| Your goal |
Retype all the entries word for word, but omit the pictures.
_ _ _ _ _
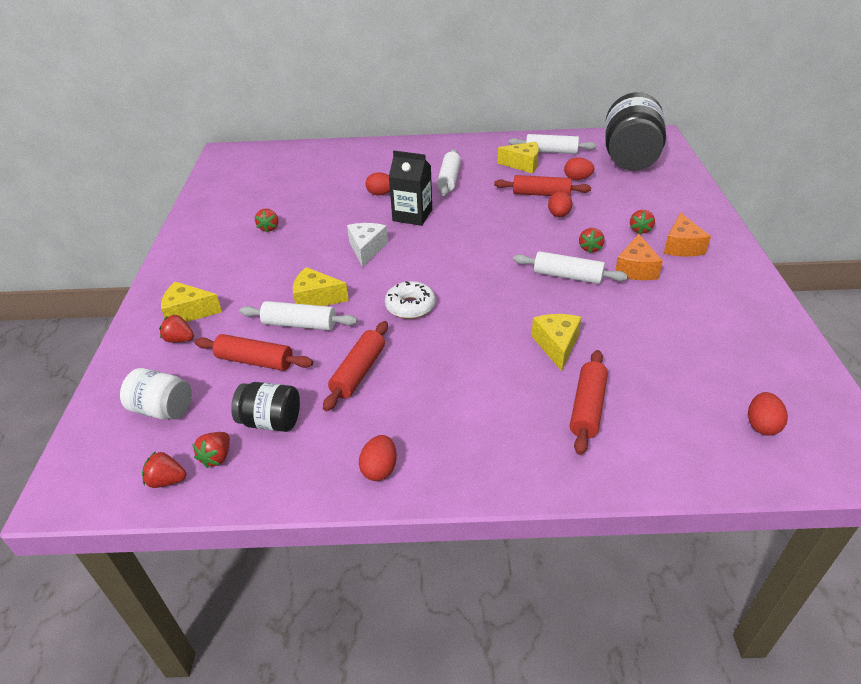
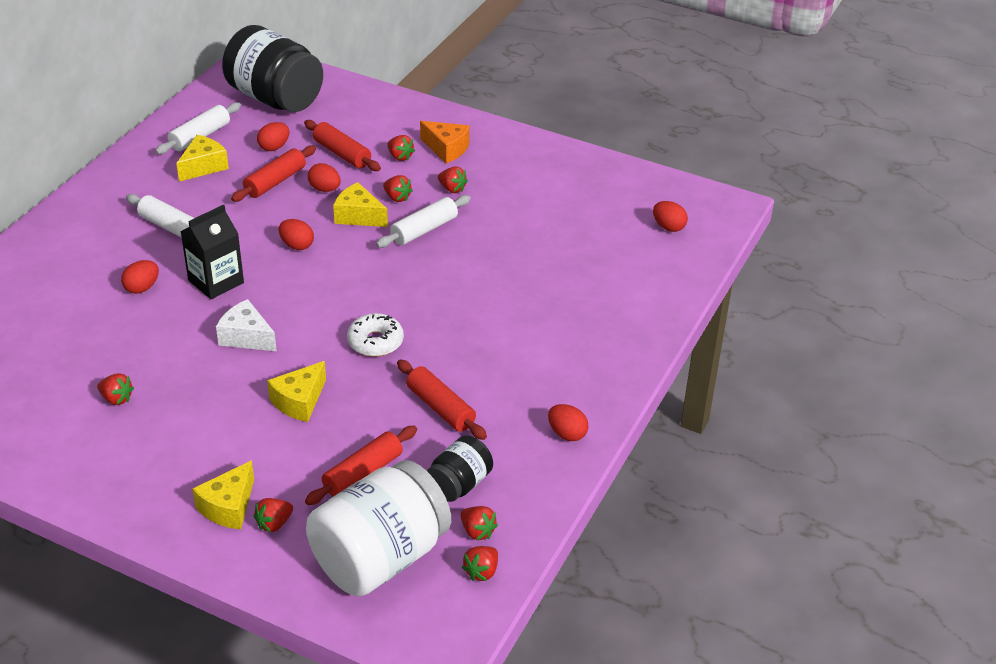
camera: 65 degrees left, 0 degrees up
(163, 409) = (380, 558): white jar -> white jar, size x1.96
(300, 324) = (332, 426): white rolling pin -> none
(483, 229) = (297, 245): none -> red egg
(556, 345) = (508, 279): yellow cheese -> yellow cheese (358, 216)
(587, 407) = (589, 297): red rolling pin -> red rolling pin (342, 154)
(635, 269) = (452, 189): orange cheese -> red strawberry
_ _ _ _ _
| Task result |
camera: 65 degrees left, 0 degrees up
(163, 409) = (380, 558): white jar -> white jar, size x1.96
(300, 324) = (332, 426): white rolling pin -> none
(483, 229) = (297, 245): none -> red egg
(556, 345) = (508, 279): yellow cheese -> yellow cheese (358, 216)
(587, 407) = (589, 297): red rolling pin -> red rolling pin (342, 154)
(635, 269) = (452, 189): orange cheese -> red strawberry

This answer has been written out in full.